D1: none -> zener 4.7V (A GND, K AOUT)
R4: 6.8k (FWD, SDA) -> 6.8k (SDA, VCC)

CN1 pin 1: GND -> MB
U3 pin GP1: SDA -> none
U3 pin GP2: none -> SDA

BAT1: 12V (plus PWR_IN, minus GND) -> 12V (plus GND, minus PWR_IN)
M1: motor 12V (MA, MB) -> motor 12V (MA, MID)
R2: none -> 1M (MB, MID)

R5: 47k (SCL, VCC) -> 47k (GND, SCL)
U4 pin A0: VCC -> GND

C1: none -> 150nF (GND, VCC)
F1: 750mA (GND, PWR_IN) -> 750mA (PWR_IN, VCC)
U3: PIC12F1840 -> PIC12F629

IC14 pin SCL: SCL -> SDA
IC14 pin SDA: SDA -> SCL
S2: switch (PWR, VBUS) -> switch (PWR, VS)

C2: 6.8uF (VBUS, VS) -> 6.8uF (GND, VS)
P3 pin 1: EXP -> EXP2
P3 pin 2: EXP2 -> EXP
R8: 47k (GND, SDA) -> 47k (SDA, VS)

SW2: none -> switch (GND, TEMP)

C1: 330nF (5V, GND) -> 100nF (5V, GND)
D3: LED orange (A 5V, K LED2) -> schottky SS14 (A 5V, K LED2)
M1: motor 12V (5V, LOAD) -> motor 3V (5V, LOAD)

DIRECTIONS. For this exercise, the records above must be returned exactly.

ANSWER BOX.
D1: none -> zener 4.7V (A GND, K AOUT)
R4: 6.8k (FWD, SDA) -> 6.8k (SDA, VCC)

CN1 pin 1: GND -> MB
U3 pin GP1: SDA -> none
U3 pin GP2: none -> SDA

BAT1: 12V (plus PWR_IN, minus GND) -> 12V (plus GND, minus PWR_IN)
M1: motor 12V (MA, MB) -> motor 12V (MA, MID)
R2: none -> 1M (MB, MID)

R5: 47k (SCL, VCC) -> 47k (GND, SCL)
U4 pin A0: VCC -> GND

C1: none -> 150nF (GND, VCC)
F1: 750mA (GND, PWR_IN) -> 750mA (PWR_IN, VCC)
U3: PIC12F1840 -> PIC12F629

IC14 pin SCL: SCL -> SDA
IC14 pin SDA: SDA -> SCL
S2: switch (PWR, VBUS) -> switch (PWR, VS)

C2: 6.8uF (VBUS, VS) -> 6.8uF (GND, VS)
P3 pin 1: EXP -> EXP2
P3 pin 2: EXP2 -> EXP
R8: 47k (GND, SDA) -> 47k (SDA, VS)

SW2: none -> switch (GND, TEMP)

C1: 330nF (5V, GND) -> 100nF (5V, GND)
D3: LED orange (A 5V, K LED2) -> schottky SS14 (A 5V, K LED2)
M1: motor 12V (5V, LOAD) -> motor 3V (5V, LOAD)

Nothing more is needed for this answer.